» What you will do: What you give back must match the records below exactly, apart from the pictures, which are omitted.

Object tracking records:
--*--

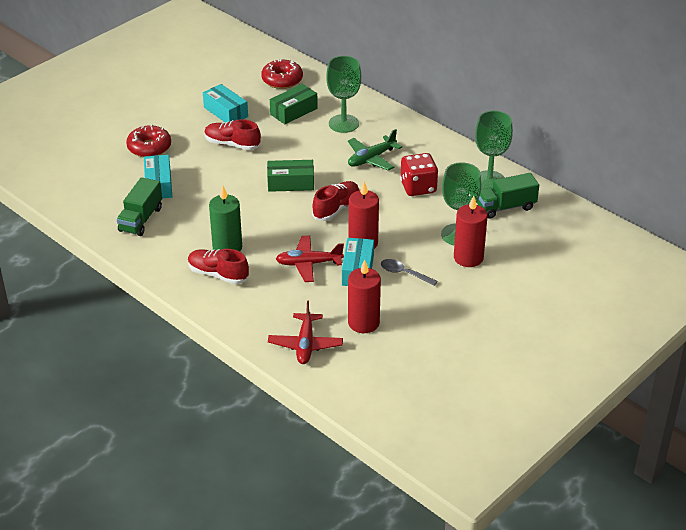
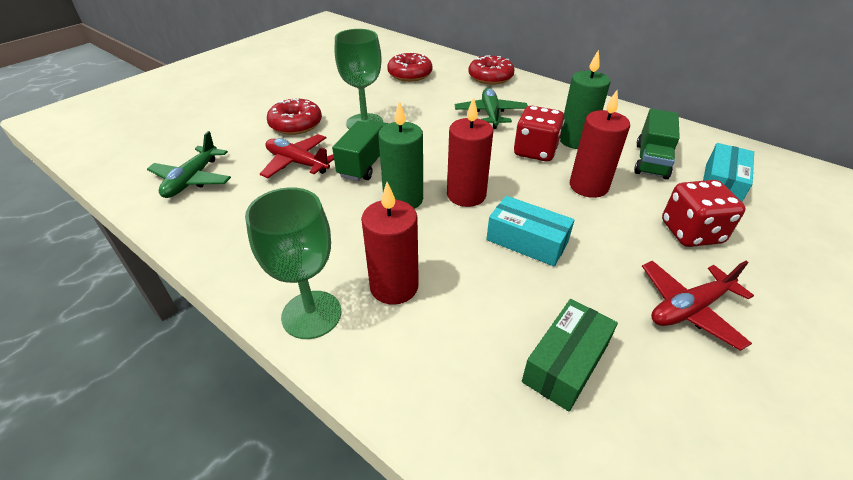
green box: 2 -> 1
green candle: 1 -> 2
green goblet: 3 -> 2
green plane: 1 -> 2
grey spoon: 1 -> 0
red dice: 1 -> 2
red donut: 2 -> 3
red shoe: 3 -> 0
turquoise box: 3 -> 2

--*--

» Written reply:
green box: 2 -> 1
green candle: 1 -> 2
green goblet: 3 -> 2
green plane: 1 -> 2
grey spoon: 1 -> 0
red dice: 1 -> 2
red donut: 2 -> 3
red shoe: 3 -> 0
turquoise box: 3 -> 2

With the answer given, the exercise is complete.